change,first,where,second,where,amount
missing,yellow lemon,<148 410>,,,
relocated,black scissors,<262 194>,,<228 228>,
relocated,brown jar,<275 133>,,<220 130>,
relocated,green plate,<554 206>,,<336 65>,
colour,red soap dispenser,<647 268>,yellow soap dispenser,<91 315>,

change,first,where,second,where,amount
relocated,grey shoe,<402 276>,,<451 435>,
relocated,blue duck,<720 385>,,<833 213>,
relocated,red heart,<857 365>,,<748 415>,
☆ ☆ ☆ ☆ ☆
WORK TO COMPLETE: From the line containing "relocated,black scissors,<262 194>,,<228" down to the last line, reproduce the records exactly. Include both ends.

SOLUTION TO THE EXERCISE:
relocated,black scissors,<262 194>,,<228 228>,
relocated,brown jar,<275 133>,,<220 130>,
relocated,green plate,<554 206>,,<336 65>,
colour,red soap dispenser,<647 268>,yellow soap dispenser,<91 315>,

change,first,where,second,where,amount
relocated,grey shoe,<402 276>,,<451 435>,
relocated,blue duck,<720 385>,,<833 213>,
relocated,red heart,<857 365>,,<748 415>,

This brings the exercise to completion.